(EXERCISE MATERIALS)

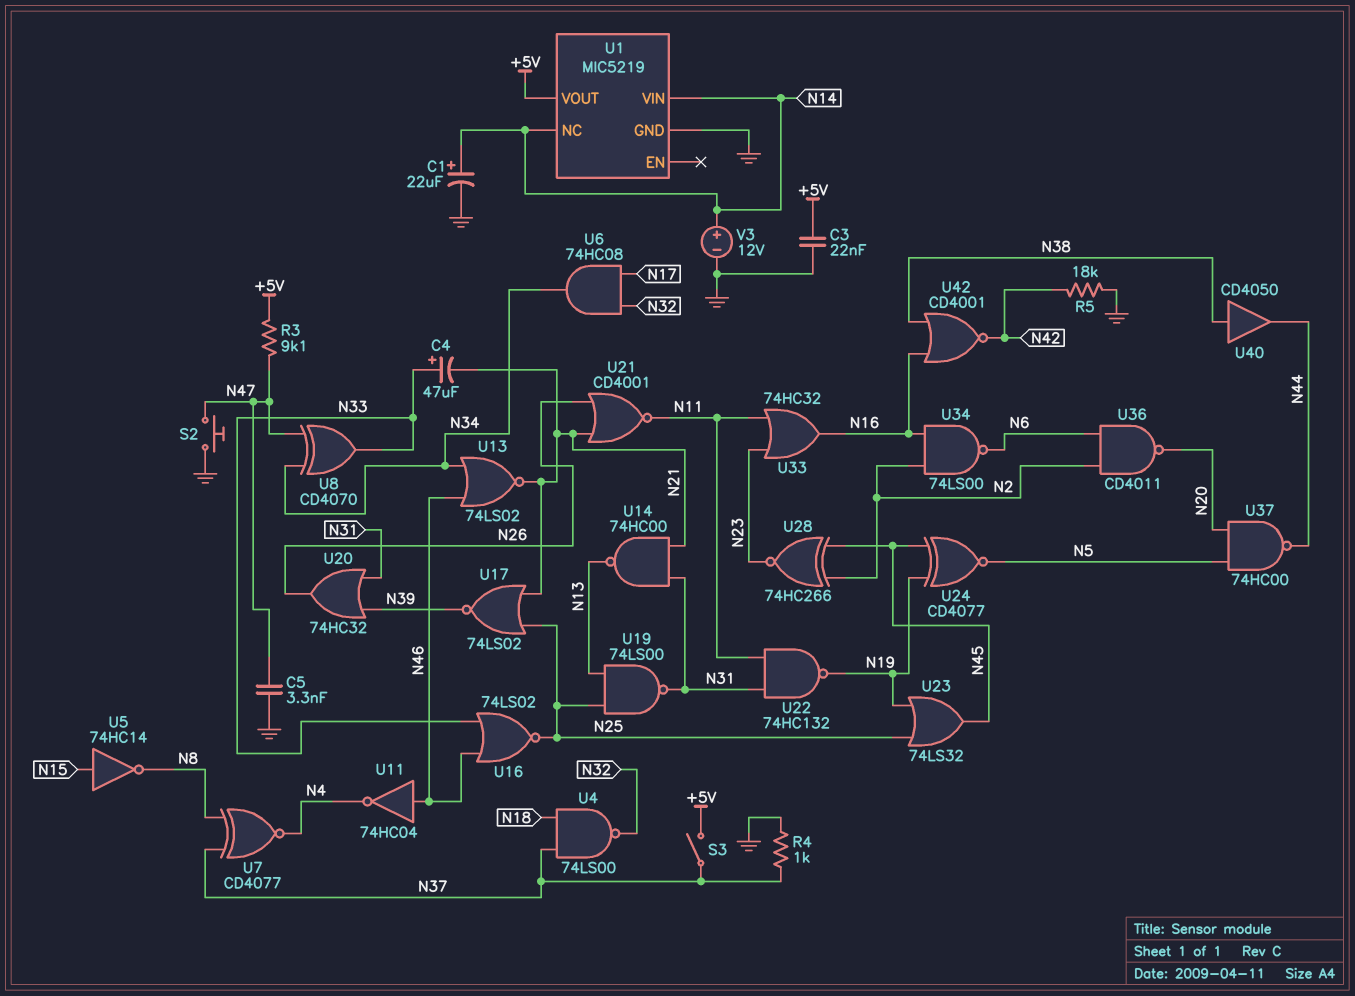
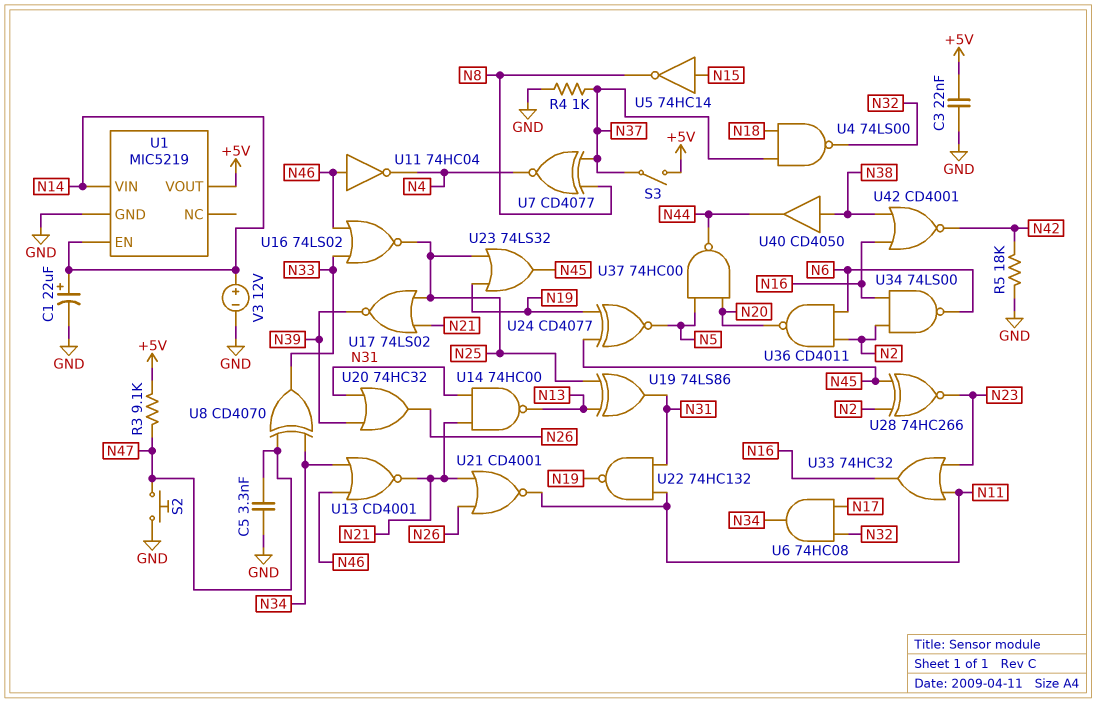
C4: 47uF (plus N33, minus N21) -> none
U1 pin EN: none -> N14
U1 pin NC: N14 -> none
U13: NOR 74LS02 (in N34, in N46, out N21) -> NOR CD4001 (in N34, in N46, out N21)
U19: NAND 74LS00 (in N13, in N25, out N31) -> XOR 74LS86 (in N13, in N25, out N31)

(End EXERCISE MATERIALS)

> [ASSIGNED TASK] Leave out the pictures and give the rest of the records again exactly.

> [EXPECTED OUTPUT]
C4: 47uF (plus N33, minus N21) -> none
U1 pin EN: none -> N14
U1 pin NC: N14 -> none
U13: NOR 74LS02 (in N34, in N46, out N21) -> NOR CD4001 (in N34, in N46, out N21)
U19: NAND 74LS00 (in N13, in N25, out N31) -> XOR 74LS86 (in N13, in N25, out N31)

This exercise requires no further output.